» WORK TO BE COMPLETED:
Take the data below and extract the lines from the one with "SW202: button (+9V, U201/GP4)" to the one with "TP201: none -> test point (U201/GP4)", inclusive, exactly as written.

___ SOURCE DATA

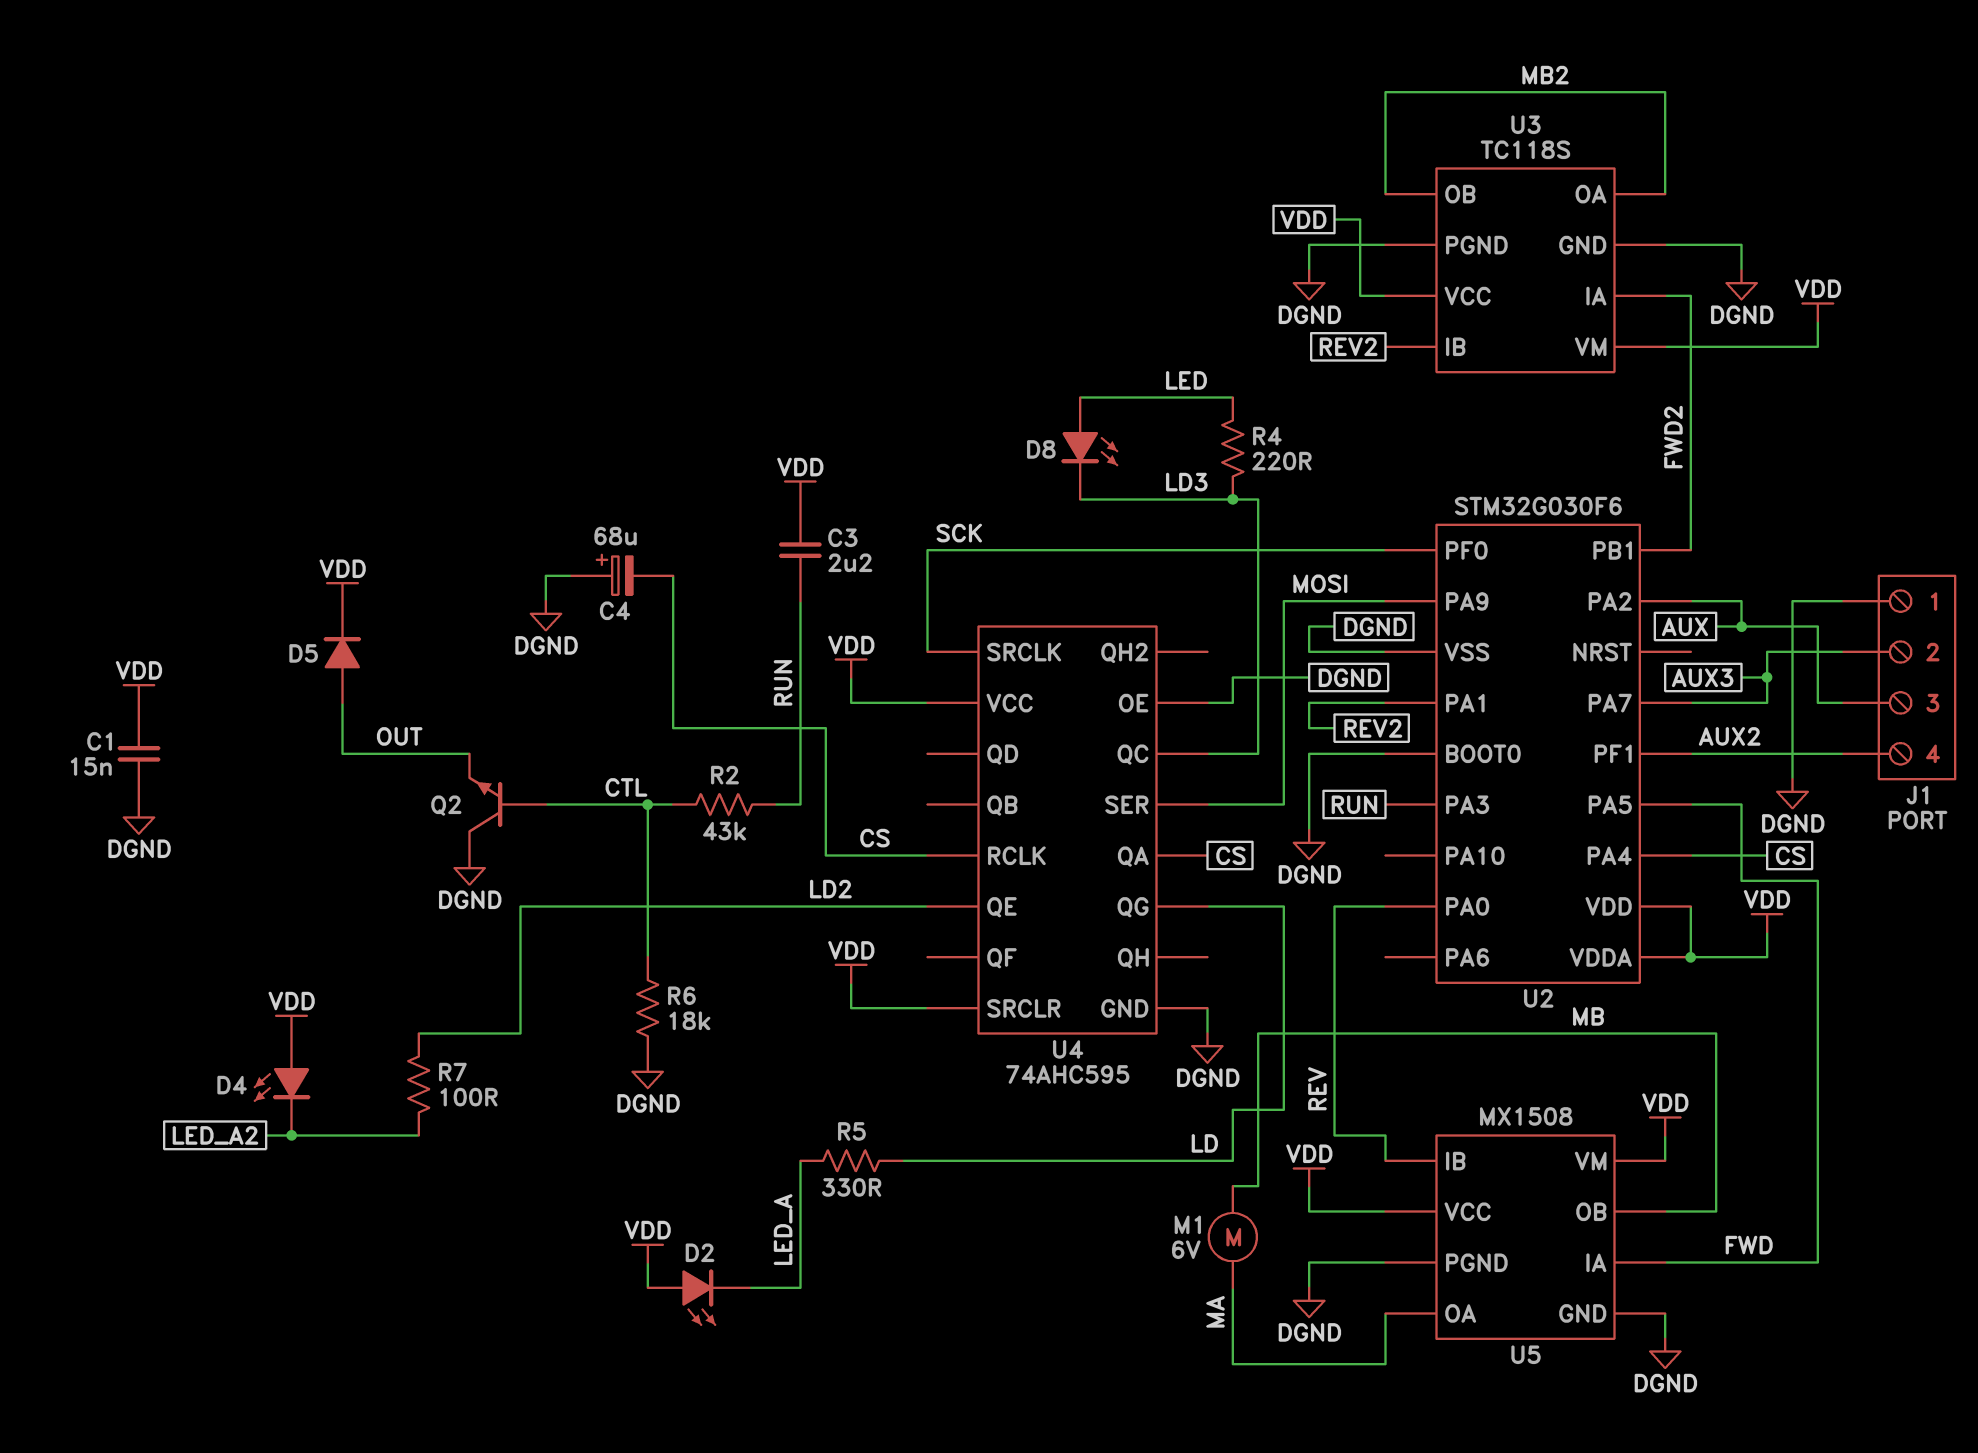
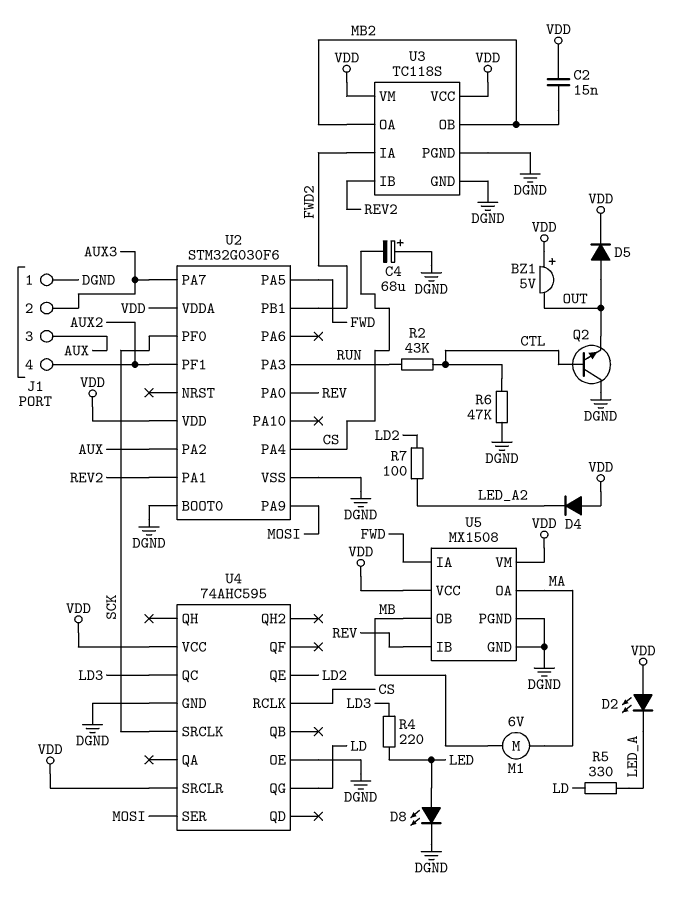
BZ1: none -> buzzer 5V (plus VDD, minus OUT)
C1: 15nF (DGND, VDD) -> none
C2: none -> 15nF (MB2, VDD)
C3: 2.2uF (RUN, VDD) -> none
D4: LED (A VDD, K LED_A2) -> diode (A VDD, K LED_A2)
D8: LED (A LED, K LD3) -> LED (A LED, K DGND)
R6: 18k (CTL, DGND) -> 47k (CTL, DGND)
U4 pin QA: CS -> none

______
___ SOURCE DATA

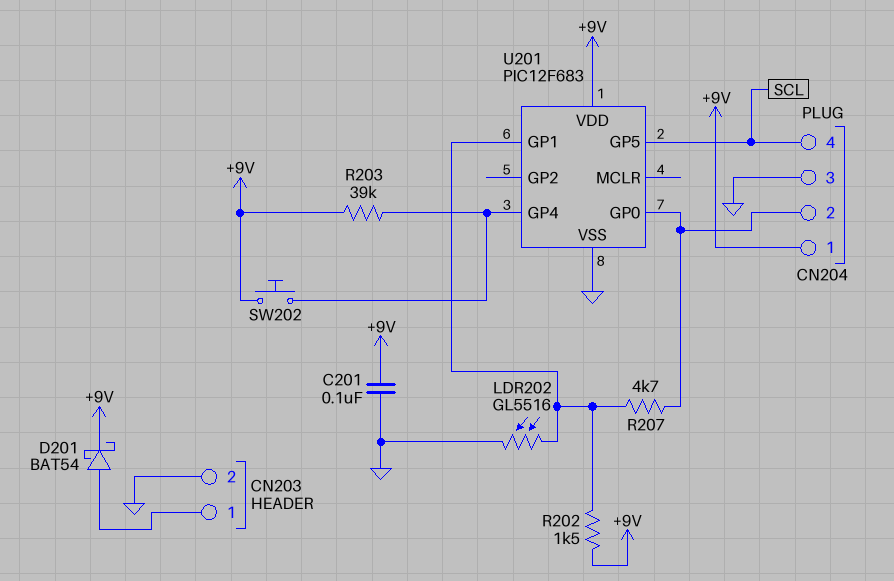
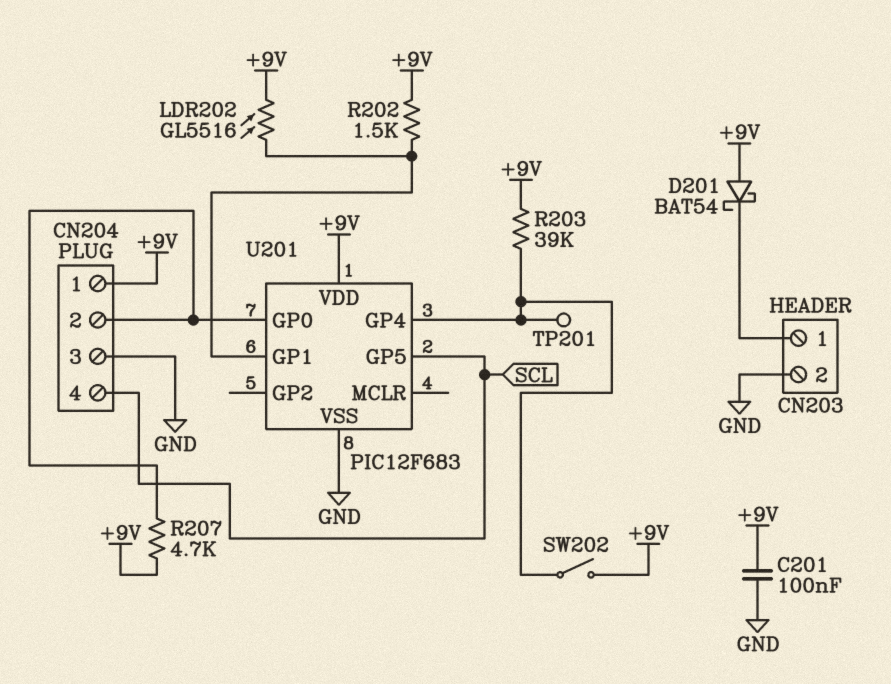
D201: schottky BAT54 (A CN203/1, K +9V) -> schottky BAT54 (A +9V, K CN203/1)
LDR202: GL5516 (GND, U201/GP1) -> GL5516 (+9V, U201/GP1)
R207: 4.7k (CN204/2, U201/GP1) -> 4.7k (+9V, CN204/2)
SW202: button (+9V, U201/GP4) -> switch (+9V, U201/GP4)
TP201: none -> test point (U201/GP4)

______

» YOUR SOLUTION:
SW202: button (+9V, U201/GP4) -> switch (+9V, U201/GP4)
TP201: none -> test point (U201/GP4)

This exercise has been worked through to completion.